= Exercise =
State how many lines in the listing below hold the string "MOSI"; nothing else is wanted.

------------------------

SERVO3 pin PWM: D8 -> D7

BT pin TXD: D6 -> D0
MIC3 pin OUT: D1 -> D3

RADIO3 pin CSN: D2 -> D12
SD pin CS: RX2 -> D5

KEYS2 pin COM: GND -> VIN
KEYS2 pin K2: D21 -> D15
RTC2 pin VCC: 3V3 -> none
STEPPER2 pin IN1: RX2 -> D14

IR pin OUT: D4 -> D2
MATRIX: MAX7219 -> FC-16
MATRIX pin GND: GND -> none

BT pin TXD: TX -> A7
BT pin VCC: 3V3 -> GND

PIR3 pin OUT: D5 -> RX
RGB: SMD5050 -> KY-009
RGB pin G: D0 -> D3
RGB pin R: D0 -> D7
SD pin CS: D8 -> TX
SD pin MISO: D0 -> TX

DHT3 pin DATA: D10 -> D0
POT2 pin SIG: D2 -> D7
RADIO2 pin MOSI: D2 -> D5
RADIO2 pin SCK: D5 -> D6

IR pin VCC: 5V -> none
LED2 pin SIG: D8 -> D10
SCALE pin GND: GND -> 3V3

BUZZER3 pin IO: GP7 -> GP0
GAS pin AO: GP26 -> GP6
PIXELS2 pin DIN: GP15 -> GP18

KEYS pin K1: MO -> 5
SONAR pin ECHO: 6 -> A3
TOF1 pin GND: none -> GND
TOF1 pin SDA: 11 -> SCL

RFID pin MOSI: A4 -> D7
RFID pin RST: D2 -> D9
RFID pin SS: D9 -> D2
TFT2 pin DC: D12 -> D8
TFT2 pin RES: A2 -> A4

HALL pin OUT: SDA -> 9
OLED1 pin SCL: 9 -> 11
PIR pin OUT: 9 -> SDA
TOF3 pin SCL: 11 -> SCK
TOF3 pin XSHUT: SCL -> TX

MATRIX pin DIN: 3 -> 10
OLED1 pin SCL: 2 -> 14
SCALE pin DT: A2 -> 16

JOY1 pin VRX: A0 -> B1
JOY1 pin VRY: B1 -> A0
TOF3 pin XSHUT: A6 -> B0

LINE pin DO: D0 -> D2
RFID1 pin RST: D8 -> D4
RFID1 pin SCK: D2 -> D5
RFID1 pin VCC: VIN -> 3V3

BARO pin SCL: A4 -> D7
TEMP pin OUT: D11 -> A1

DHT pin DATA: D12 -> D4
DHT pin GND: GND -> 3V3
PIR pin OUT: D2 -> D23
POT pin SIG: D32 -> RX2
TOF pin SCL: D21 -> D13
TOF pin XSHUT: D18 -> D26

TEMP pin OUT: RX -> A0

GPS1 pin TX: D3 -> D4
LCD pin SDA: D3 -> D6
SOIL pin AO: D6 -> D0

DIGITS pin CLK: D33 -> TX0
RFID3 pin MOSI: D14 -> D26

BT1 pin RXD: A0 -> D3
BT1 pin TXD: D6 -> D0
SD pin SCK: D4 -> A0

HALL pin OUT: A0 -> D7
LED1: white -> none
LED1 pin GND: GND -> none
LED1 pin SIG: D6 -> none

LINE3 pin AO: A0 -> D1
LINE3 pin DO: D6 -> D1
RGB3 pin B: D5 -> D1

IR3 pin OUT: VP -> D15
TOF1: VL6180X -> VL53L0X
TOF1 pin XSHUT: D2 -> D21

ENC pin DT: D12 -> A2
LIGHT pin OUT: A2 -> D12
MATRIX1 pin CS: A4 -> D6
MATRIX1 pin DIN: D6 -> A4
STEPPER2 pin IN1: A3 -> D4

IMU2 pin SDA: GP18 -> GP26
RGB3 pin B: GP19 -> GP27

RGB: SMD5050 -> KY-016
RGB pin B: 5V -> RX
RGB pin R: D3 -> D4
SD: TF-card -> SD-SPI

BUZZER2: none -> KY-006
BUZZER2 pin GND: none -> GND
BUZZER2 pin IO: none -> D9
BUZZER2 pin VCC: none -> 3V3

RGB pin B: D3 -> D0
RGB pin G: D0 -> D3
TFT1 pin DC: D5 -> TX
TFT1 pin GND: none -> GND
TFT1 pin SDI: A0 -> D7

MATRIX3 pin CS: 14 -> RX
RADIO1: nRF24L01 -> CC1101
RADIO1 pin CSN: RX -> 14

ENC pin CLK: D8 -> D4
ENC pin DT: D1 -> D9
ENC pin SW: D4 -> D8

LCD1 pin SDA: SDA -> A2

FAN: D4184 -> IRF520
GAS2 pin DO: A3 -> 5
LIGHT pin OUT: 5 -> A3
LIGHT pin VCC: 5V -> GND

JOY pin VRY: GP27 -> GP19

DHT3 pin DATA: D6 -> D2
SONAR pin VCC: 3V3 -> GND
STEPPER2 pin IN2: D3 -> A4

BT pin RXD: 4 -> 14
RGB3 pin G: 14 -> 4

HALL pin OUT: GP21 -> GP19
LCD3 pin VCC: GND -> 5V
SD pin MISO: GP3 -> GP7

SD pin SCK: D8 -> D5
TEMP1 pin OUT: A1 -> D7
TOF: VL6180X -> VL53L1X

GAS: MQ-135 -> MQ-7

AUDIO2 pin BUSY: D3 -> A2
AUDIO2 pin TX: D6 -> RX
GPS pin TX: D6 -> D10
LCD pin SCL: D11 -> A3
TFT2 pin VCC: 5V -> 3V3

------------------------

= Response for this exercise =
3